### Data block:
::::

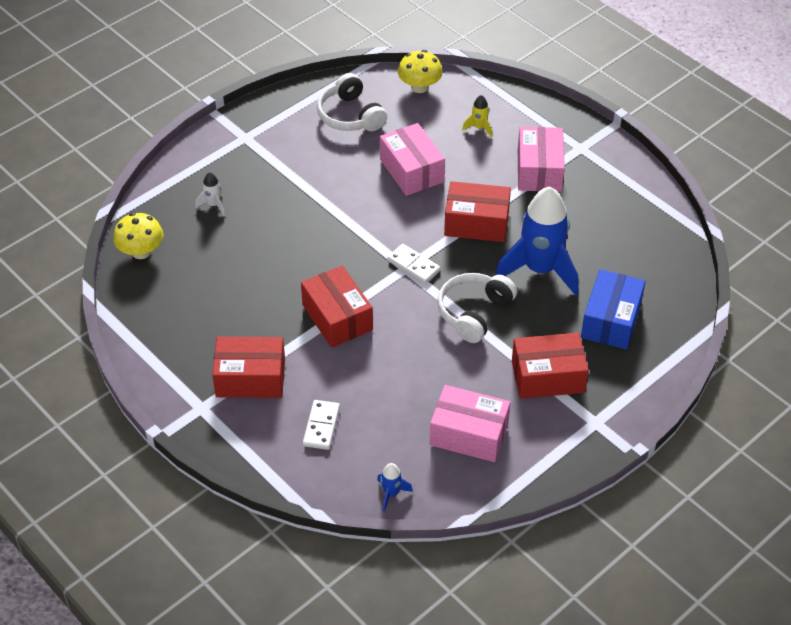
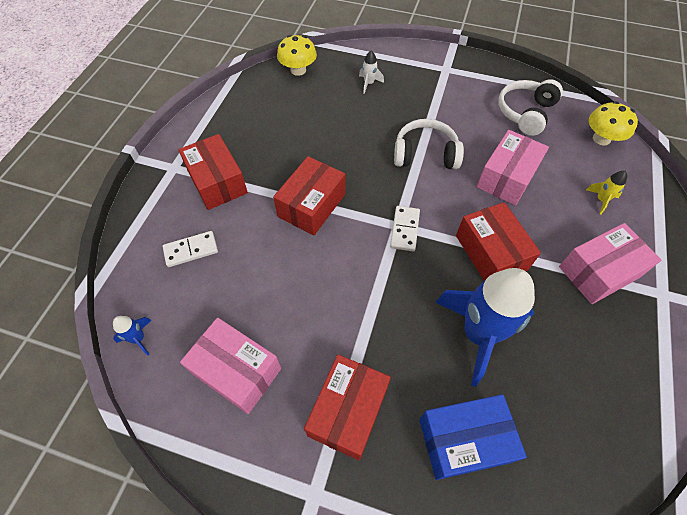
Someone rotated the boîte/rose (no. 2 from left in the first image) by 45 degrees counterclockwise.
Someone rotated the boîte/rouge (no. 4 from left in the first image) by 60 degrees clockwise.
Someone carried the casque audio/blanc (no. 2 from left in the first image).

::::

### Instructions for the task:
From the line containing "Someone rotated the boîte/rouge" to the last line of the data above, copy each line exactly and add nothing.

### Exercise output:
Someone rotated the boîte/rouge (no. 4 from left in the first image) by 60 degrees clockwise.
Someone carried the casque audio/blanc (no. 2 from left in the first image).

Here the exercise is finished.